= Dataset excerpts =
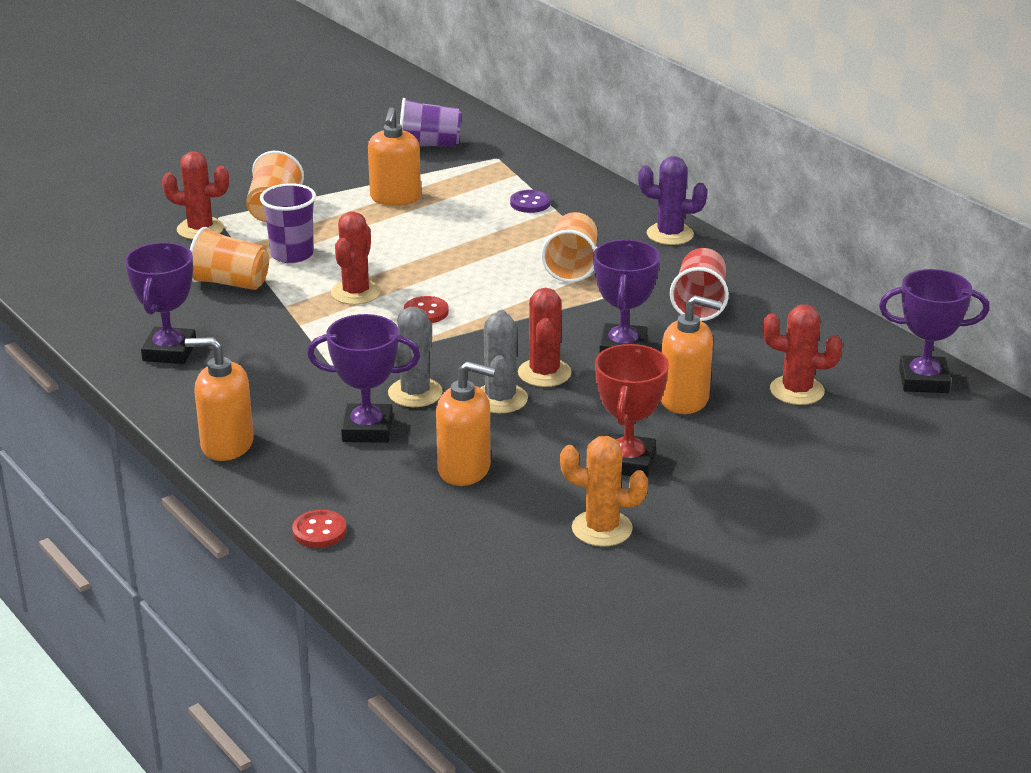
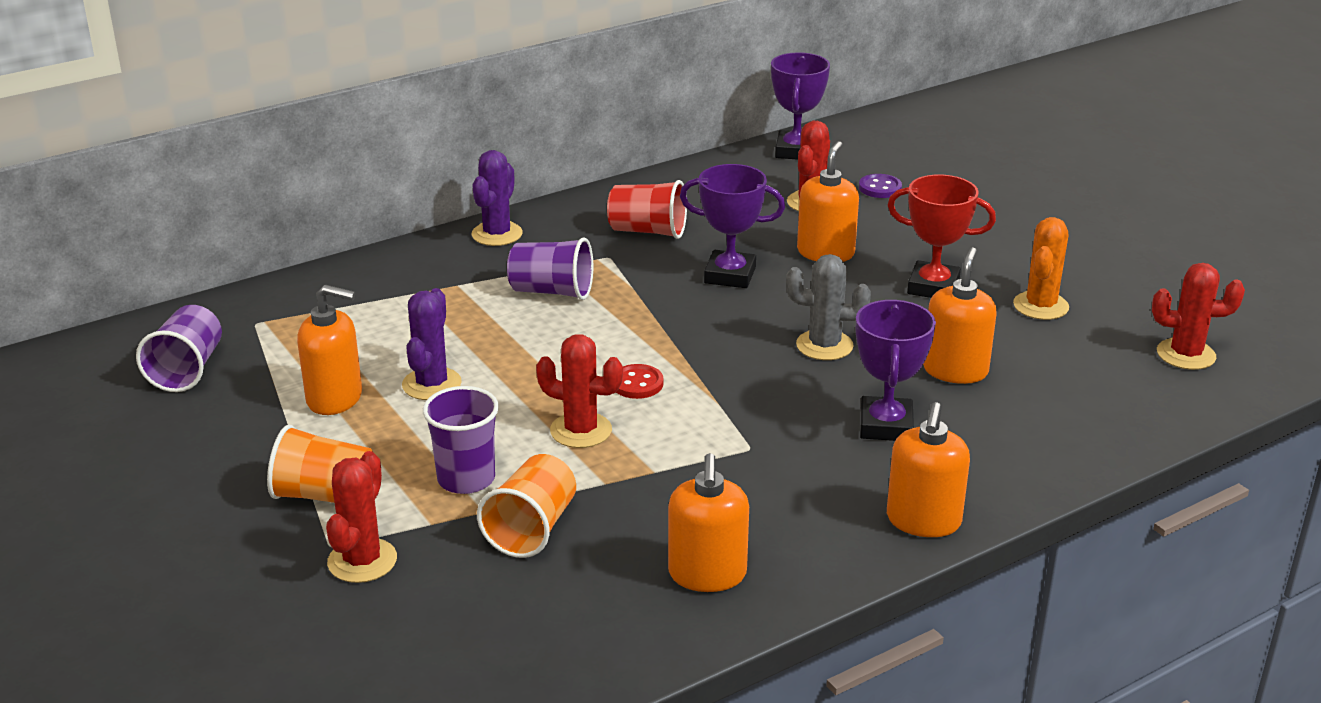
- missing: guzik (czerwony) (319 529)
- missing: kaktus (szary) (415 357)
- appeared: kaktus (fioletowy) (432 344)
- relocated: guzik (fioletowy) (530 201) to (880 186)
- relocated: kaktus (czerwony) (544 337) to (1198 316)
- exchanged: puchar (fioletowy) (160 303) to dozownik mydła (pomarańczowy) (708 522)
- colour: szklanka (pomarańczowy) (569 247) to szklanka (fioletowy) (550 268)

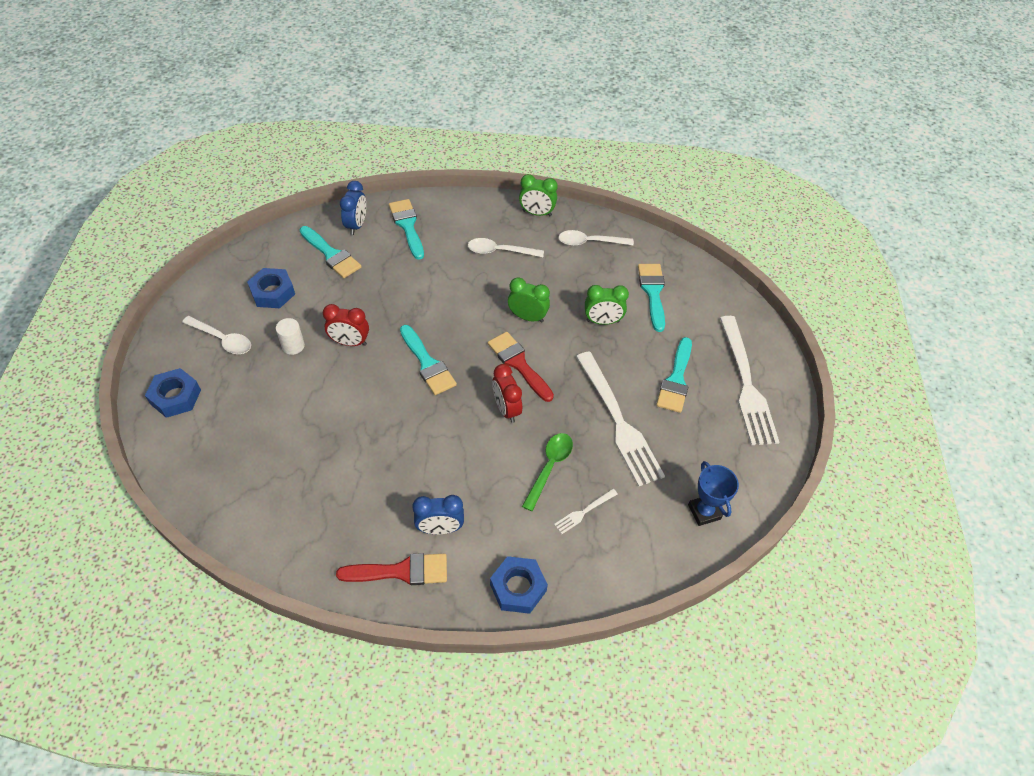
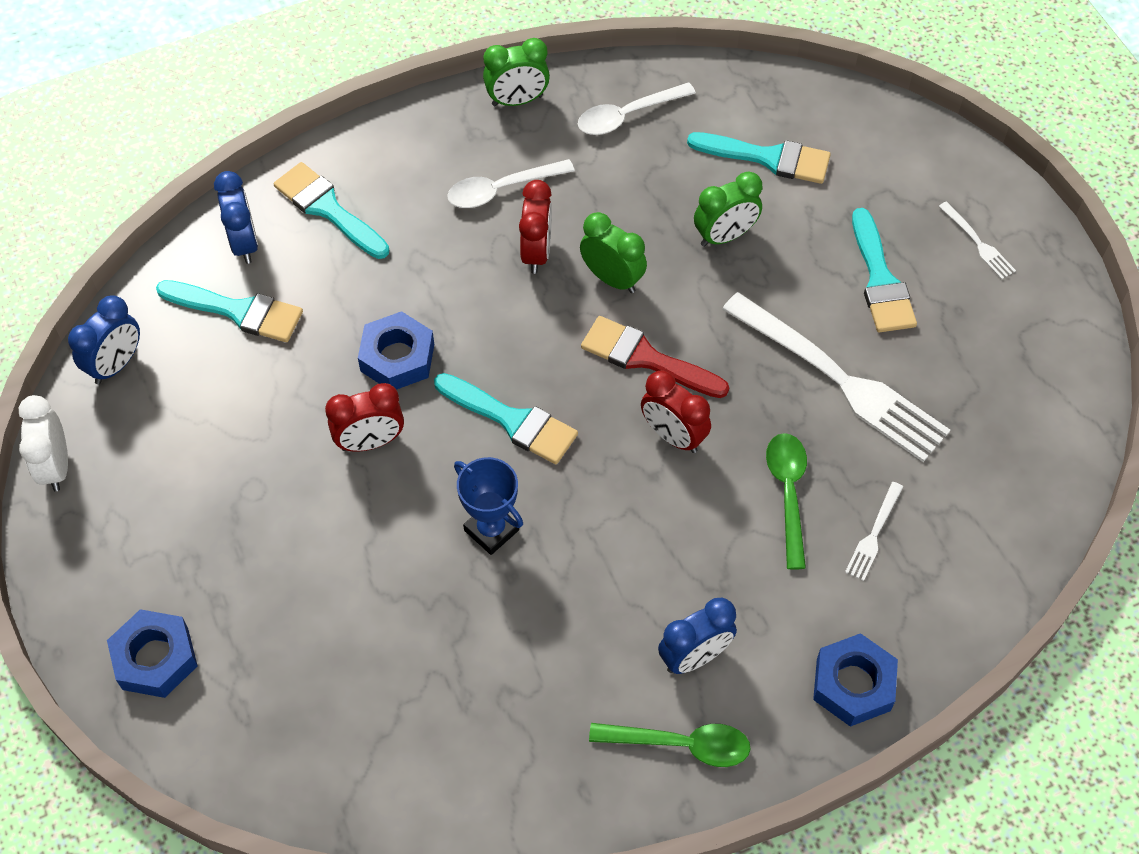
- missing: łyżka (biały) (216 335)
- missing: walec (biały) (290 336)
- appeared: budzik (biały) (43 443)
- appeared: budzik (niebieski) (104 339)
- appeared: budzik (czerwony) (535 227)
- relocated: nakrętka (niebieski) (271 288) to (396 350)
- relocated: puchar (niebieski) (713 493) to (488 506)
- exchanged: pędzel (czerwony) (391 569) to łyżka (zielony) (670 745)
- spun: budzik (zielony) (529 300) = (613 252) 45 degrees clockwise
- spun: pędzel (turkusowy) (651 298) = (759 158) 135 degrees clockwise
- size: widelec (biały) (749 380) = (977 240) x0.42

= The task =
Restate the whole listing exactly as written, minus the pictures.

= Solution =
- missing: guzik (czerwony) (319 529)
- missing: kaktus (szary) (415 357)
- appeared: kaktus (fioletowy) (432 344)
- relocated: guzik (fioletowy) (530 201) to (880 186)
- relocated: kaktus (czerwony) (544 337) to (1198 316)
- exchanged: puchar (fioletowy) (160 303) to dozownik mydła (pomarańczowy) (708 522)
- colour: szklanka (pomarańczowy) (569 247) to szklanka (fioletowy) (550 268)

- missing: łyżka (biały) (216 335)
- missing: walec (biały) (290 336)
- appeared: budzik (biały) (43 443)
- appeared: budzik (niebieski) (104 339)
- appeared: budzik (czerwony) (535 227)
- relocated: nakrętka (niebieski) (271 288) to (396 350)
- relocated: puchar (niebieski) (713 493) to (488 506)
- exchanged: pędzel (czerwony) (391 569) to łyżka (zielony) (670 745)
- spun: budzik (zielony) (529 300) = (613 252) 45 degrees clockwise
- spun: pędzel (turkusowy) (651 298) = (759 158) 135 degrees clockwise
- size: widelec (biały) (749 380) = (977 240) x0.42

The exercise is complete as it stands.